Transcribe the data. Leave out nothing.

[[ INPUT FOR THIS TASK open ]]

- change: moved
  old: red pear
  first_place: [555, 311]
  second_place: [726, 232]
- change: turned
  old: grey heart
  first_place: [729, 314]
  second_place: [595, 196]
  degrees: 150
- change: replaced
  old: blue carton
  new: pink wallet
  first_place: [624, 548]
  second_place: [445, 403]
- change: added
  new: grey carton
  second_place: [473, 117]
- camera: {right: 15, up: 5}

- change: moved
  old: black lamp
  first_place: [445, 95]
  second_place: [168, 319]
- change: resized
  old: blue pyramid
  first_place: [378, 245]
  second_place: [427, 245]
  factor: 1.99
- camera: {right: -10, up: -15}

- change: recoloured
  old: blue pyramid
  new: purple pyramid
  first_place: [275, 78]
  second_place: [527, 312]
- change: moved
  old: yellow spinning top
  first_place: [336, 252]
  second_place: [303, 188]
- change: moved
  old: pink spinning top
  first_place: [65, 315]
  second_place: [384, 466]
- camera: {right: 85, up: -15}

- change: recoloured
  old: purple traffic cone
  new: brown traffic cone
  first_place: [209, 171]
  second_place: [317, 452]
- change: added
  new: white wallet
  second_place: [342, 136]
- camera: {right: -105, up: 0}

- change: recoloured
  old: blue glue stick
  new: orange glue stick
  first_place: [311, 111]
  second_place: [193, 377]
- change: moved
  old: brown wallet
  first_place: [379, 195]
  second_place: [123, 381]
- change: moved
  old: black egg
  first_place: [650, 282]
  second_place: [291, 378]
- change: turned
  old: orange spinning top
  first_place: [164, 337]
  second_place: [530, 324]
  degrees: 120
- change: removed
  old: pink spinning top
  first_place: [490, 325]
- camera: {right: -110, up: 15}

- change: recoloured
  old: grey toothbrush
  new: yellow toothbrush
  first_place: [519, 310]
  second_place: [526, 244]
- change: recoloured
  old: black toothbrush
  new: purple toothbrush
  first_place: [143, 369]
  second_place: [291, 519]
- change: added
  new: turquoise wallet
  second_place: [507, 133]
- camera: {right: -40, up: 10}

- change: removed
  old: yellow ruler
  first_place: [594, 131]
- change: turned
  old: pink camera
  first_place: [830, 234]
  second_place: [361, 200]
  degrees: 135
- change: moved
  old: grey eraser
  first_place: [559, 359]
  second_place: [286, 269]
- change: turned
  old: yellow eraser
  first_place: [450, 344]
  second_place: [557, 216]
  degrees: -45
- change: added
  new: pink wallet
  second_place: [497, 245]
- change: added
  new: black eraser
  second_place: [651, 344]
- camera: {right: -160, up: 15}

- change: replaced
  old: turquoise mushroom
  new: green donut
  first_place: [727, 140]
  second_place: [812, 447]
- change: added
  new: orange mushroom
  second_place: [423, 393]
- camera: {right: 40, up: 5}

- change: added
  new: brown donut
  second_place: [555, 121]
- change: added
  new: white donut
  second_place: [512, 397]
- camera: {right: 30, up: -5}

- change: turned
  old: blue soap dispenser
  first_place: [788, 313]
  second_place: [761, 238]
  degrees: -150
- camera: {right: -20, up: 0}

[[ INPUT FOR THIS TASK closed ]]

> _YOUR SOLUTION_
- change: moved
  old: red pear
  first_place: [555, 311]
  second_place: [726, 232]
- change: turned
  old: grey heart
  first_place: [729, 314]
  second_place: [595, 196]
  degrees: 150
- change: replaced
  old: blue carton
  new: pink wallet
  first_place: [624, 548]
  second_place: [445, 403]
- change: added
  new: grey carton
  second_place: [473, 117]
- camera: {right: 15, up: 5}

- change: moved
  old: black lamp
  first_place: [445, 95]
  second_place: [168, 319]
- change: resized
  old: blue pyramid
  first_place: [378, 245]
  second_place: [427, 245]
  factor: 1.99
- camera: {right: -10, up: -15}

- change: recoloured
  old: blue pyramid
  new: purple pyramid
  first_place: [275, 78]
  second_place: [527, 312]
- change: moved
  old: yellow spinning top
  first_place: [336, 252]
  second_place: [303, 188]
- change: moved
  old: pink spinning top
  first_place: [65, 315]
  second_place: [384, 466]
- camera: {right: 85, up: -15}

- change: recoloured
  old: purple traffic cone
  new: brown traffic cone
  first_place: [209, 171]
  second_place: [317, 452]
- change: added
  new: white wallet
  second_place: [342, 136]
- camera: {right: -105, up: 0}

- change: recoloured
  old: blue glue stick
  new: orange glue stick
  first_place: [311, 111]
  second_place: [193, 377]
- change: moved
  old: brown wallet
  first_place: [379, 195]
  second_place: [123, 381]
- change: moved
  old: black egg
  first_place: [650, 282]
  second_place: [291, 378]
- change: turned
  old: orange spinning top
  first_place: [164, 337]
  second_place: [530, 324]
  degrees: 120
- change: removed
  old: pink spinning top
  first_place: [490, 325]
- camera: {right: -110, up: 15}

- change: recoloured
  old: grey toothbrush
  new: yellow toothbrush
  first_place: [519, 310]
  second_place: [526, 244]
- change: recoloured
  old: black toothbrush
  new: purple toothbrush
  first_place: [143, 369]
  second_place: [291, 519]
- change: added
  new: turquoise wallet
  second_place: [507, 133]
- camera: {right: -40, up: 10}

- change: removed
  old: yellow ruler
  first_place: [594, 131]
- change: turned
  old: pink camera
  first_place: [830, 234]
  second_place: [361, 200]
  degrees: 135
- change: moved
  old: grey eraser
  first_place: [559, 359]
  second_place: [286, 269]
- change: turned
  old: yellow eraser
  first_place: [450, 344]
  second_place: [557, 216]
  degrees: -45
- change: added
  new: pink wallet
  second_place: [497, 245]
- change: added
  new: black eraser
  second_place: [651, 344]
- camera: {right: -160, up: 15}

- change: replaced
  old: turquoise mushroom
  new: green donut
  first_place: [727, 140]
  second_place: [812, 447]
- change: added
  new: orange mushroom
  second_place: [423, 393]
- camera: {right: 40, up: 5}

- change: added
  new: brown donut
  second_place: [555, 121]
- change: added
  new: white donut
  second_place: [512, 397]
- camera: {right: 30, up: -5}

- change: turned
  old: blue soap dispenser
  first_place: [788, 313]
  second_place: [761, 238]
  degrees: -150
- camera: {right: -20, up: 0}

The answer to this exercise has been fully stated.